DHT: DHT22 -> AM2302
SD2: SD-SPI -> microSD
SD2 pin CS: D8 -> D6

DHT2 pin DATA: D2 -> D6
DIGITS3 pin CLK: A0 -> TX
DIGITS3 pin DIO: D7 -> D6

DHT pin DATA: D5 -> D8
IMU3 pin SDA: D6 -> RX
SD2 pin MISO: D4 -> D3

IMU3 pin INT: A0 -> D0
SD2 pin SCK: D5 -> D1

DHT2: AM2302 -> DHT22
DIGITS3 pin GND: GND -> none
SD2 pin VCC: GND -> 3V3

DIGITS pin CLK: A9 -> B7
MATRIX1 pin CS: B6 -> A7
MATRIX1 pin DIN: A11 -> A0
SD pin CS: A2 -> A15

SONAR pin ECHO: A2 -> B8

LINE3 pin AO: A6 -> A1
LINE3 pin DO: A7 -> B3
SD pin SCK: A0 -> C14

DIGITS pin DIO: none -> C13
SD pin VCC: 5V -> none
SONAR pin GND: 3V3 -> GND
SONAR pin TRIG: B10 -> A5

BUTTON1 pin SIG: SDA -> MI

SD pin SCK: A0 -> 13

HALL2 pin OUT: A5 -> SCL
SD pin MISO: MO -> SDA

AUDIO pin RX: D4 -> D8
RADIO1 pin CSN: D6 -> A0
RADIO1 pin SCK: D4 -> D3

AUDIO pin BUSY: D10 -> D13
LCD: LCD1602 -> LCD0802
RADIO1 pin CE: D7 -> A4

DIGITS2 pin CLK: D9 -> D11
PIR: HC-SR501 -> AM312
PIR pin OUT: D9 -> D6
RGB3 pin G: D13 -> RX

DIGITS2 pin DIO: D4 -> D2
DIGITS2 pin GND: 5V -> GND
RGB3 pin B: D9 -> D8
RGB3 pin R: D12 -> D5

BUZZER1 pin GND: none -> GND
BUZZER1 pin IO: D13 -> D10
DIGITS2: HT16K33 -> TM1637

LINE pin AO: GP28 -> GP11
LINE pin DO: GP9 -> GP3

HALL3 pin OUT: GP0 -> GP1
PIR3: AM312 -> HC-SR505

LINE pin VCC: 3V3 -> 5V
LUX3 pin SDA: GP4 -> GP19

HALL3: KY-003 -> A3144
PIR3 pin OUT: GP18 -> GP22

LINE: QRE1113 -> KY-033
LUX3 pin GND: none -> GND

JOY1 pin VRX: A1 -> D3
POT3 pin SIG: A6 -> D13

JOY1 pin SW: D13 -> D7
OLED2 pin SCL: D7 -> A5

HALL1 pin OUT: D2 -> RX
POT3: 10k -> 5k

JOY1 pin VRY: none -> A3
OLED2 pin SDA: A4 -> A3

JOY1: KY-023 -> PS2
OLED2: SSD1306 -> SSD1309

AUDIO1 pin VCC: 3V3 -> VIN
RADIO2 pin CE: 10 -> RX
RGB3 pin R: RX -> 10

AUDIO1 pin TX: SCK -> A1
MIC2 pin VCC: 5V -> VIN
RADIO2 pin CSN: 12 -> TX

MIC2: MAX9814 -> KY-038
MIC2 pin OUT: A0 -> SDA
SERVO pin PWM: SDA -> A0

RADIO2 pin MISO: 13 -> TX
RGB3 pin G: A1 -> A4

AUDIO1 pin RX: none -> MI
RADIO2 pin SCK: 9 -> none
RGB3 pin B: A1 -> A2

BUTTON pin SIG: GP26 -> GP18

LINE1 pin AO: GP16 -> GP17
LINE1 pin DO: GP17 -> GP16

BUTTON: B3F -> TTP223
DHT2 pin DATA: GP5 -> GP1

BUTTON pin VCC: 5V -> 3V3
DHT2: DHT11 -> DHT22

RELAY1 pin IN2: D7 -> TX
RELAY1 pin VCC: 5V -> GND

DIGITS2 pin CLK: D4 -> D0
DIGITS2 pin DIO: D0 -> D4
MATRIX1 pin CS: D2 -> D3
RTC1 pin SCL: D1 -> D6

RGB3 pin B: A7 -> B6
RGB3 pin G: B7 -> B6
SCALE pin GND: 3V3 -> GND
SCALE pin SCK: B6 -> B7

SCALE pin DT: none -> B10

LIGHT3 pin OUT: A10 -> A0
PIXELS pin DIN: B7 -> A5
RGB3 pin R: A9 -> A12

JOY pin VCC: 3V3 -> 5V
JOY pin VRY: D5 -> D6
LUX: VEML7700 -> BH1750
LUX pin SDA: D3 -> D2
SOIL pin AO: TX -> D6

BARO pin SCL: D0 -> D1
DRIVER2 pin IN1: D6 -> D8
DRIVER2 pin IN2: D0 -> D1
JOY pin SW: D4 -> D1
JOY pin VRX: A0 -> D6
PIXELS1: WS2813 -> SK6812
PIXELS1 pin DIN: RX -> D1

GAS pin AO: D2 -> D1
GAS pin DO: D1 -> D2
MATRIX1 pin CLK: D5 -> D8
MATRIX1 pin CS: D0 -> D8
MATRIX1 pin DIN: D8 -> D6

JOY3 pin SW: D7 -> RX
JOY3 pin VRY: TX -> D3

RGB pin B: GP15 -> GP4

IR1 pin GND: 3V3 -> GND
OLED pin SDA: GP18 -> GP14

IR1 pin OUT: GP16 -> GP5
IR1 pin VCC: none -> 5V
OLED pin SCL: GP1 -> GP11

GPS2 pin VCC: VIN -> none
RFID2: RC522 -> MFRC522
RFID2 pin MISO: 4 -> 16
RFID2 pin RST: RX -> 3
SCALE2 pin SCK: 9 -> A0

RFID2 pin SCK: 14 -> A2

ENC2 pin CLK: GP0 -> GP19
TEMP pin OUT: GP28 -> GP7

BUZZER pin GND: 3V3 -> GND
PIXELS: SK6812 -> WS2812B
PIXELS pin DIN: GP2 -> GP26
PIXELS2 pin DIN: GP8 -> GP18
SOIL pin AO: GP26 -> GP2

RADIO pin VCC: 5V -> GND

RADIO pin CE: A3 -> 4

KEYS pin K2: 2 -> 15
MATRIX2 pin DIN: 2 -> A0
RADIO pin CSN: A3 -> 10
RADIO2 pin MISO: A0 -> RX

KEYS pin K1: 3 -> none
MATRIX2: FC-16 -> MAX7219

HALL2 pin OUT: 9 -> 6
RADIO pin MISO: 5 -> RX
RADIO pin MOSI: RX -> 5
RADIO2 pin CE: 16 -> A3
== == ==
→ **GOAL OF THE EXERCISE**
Say how many lines in the entries above contain the string "MISO", offering no other words.

→ **ANSWER TO THIS PROBLEM**
6